Scene edit records
....
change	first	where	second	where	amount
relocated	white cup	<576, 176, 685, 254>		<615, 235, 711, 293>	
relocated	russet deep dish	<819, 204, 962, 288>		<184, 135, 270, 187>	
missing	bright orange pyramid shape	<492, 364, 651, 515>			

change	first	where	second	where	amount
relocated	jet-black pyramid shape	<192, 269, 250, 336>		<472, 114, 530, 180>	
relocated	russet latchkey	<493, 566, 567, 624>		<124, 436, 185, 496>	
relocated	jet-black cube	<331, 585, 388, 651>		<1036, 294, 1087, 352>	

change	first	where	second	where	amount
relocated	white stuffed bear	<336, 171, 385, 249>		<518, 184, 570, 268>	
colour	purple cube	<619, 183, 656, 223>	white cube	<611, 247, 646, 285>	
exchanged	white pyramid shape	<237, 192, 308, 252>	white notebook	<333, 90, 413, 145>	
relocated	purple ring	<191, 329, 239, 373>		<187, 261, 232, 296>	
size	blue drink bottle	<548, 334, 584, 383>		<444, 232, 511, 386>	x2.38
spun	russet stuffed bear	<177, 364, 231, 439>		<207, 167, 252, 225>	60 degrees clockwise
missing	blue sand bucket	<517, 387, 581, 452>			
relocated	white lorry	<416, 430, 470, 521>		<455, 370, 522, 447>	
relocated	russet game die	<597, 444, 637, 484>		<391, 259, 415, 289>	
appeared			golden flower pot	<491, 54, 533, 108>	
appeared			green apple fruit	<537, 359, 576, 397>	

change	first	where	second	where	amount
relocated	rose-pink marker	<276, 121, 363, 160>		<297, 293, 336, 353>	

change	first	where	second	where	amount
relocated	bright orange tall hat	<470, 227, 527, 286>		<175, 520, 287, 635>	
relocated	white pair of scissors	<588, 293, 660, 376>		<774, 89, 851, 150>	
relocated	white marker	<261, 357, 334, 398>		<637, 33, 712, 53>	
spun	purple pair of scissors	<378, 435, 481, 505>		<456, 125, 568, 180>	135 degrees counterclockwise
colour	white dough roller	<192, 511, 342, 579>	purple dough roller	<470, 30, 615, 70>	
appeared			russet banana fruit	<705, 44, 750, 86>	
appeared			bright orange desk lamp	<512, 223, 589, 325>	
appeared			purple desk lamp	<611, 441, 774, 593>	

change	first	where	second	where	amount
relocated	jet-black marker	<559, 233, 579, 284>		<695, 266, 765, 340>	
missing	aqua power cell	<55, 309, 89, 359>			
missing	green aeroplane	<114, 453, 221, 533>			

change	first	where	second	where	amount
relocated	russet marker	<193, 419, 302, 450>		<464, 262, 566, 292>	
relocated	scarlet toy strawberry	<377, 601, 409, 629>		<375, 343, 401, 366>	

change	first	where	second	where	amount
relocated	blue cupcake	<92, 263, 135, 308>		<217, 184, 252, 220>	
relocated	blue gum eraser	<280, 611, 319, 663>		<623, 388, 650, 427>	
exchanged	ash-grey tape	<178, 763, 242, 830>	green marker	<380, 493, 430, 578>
....
→ **What this task involves**
Report each line in the entries where the string "colour" occurs.

→ **Finished task**
colour	purple cube	<619, 183, 656, 223>	white cube	<611, 247, 646, 285>	
colour	white dough roller	<192, 511, 342, 579>	purple dough roller	<470, 30, 615, 70>	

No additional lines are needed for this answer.